* [About this task] Use the entries below and reproduce exactly the lines from the one containing "(282, 440) = (212, 342): turquoise" down to the one containing "(838, 298) = (706, 475): none", both of them included.

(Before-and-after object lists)
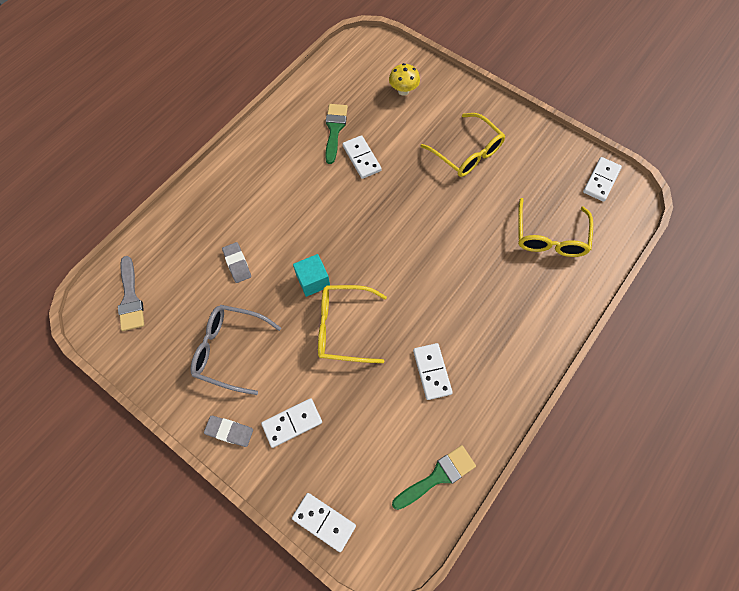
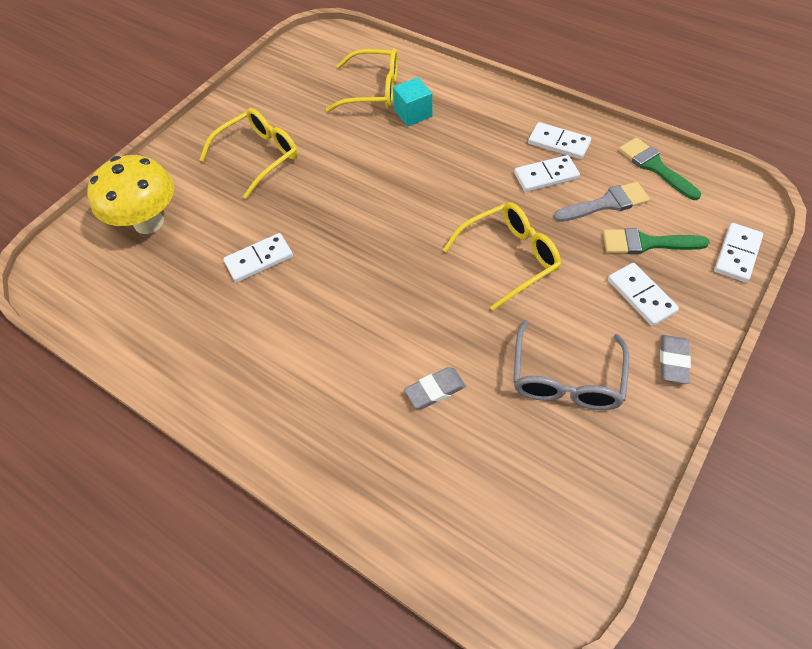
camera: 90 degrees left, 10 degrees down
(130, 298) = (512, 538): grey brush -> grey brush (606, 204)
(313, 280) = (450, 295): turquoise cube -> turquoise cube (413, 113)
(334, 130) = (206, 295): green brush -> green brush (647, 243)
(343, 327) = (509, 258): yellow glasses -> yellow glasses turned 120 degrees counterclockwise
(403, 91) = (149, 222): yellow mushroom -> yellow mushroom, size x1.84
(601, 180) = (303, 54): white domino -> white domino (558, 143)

...

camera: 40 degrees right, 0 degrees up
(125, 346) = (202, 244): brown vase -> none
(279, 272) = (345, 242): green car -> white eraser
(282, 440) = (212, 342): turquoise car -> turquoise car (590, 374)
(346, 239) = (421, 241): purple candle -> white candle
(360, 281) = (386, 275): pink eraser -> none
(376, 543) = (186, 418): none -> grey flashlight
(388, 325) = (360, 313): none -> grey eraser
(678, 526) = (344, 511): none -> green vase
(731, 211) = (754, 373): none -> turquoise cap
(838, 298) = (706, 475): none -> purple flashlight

* [Task result]
(282, 440) = (212, 342): turquoise car -> turquoise car (590, 374)
(346, 239) = (421, 241): purple candle -> white candle
(360, 281) = (386, 275): pink eraser -> none
(376, 543) = (186, 418): none -> grey flashlight
(388, 325) = (360, 313): none -> grey eraser
(678, 526) = (344, 511): none -> green vase
(731, 211) = (754, 373): none -> turquoise cap
(838, 298) = (706, 475): none -> purple flashlight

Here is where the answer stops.